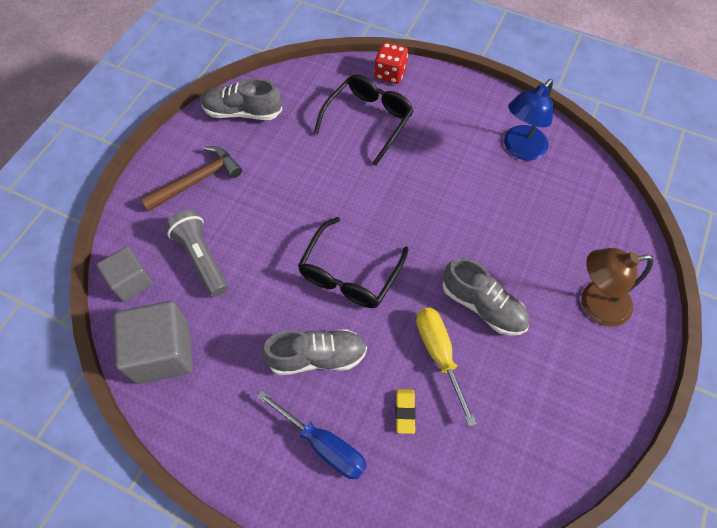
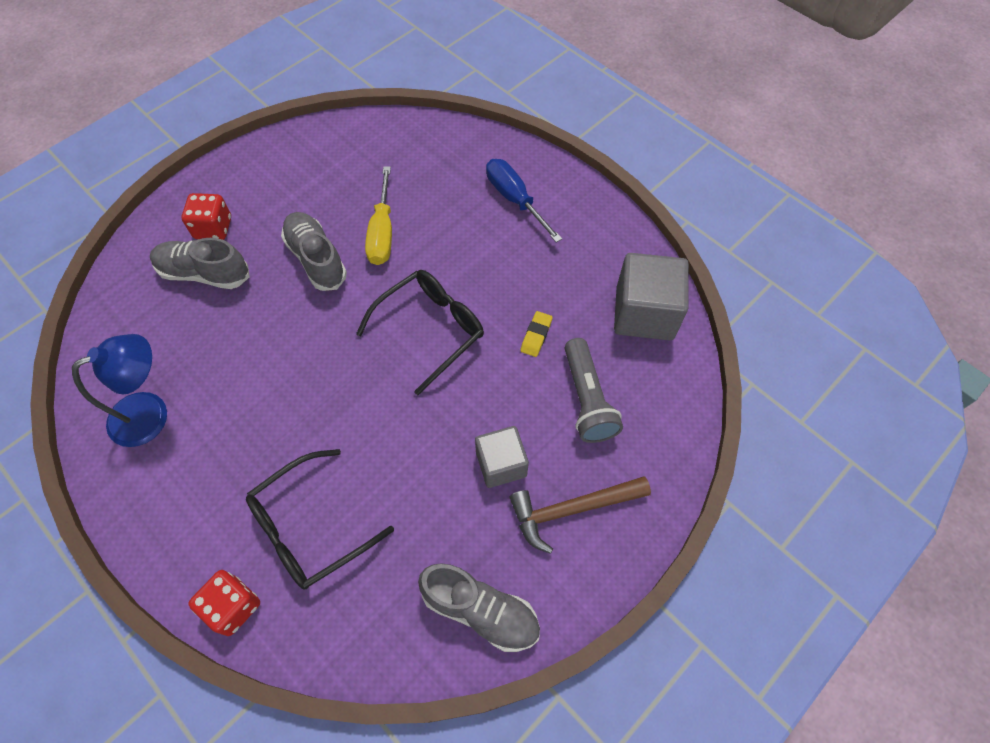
camera: 160 degrees left, 0 degrees up
(131, 281) = (671, 397): grey cube -> grey cube (501, 464)
(317, 356) = (495, 264): grey shoe -> grey shoe (204, 273)
(405, 411) = (436, 201): yellow eraser -> yellow eraser (536, 336)
(595, 304) = (213, 228): brown lamp -> red dice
* * *
Only the lines from the one holding "(405, 411) = (436, 201): yellow" through the end of the listing should be given again, exactly and with both ends included.

(405, 411) = (436, 201): yellow eraser -> yellow eraser (536, 336)
(595, 304) = (213, 228): brown lamp -> red dice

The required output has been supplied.